- _EXERCISE INPUTS_:

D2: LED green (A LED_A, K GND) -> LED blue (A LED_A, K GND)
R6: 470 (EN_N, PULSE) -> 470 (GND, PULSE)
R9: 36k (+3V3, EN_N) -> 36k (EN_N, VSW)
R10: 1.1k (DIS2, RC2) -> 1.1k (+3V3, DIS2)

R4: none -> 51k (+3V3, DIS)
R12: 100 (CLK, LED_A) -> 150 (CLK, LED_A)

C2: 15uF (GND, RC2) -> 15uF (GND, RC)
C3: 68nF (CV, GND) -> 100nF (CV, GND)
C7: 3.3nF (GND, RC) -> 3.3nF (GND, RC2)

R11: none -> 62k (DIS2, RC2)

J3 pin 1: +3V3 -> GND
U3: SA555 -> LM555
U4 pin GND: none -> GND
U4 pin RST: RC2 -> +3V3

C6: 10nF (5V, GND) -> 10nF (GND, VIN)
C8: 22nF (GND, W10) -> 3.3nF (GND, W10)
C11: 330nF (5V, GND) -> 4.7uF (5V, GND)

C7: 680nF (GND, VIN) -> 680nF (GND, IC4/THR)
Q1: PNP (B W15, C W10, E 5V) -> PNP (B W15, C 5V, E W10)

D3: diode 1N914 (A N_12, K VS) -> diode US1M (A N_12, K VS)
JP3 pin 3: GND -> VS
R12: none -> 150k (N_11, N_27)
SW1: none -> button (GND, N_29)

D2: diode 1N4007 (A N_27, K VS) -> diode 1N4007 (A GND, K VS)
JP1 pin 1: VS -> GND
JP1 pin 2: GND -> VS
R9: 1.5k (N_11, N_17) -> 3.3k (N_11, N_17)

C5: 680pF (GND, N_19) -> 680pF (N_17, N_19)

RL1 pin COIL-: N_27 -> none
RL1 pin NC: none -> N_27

- _WHAT YOU HAVE TO DO_: Take the lines from the one containing "R9: 1.5k (N_11, N_17) -> 3.3k (N_11, N_17)" to the last line of the material above and write them out exactly.

- _ANSWER FOR THE TASK_:
R9: 1.5k (N_11, N_17) -> 3.3k (N_11, N_17)

C5: 680pF (GND, N_19) -> 680pF (N_17, N_19)

RL1 pin COIL-: N_27 -> none
RL1 pin NC: none -> N_27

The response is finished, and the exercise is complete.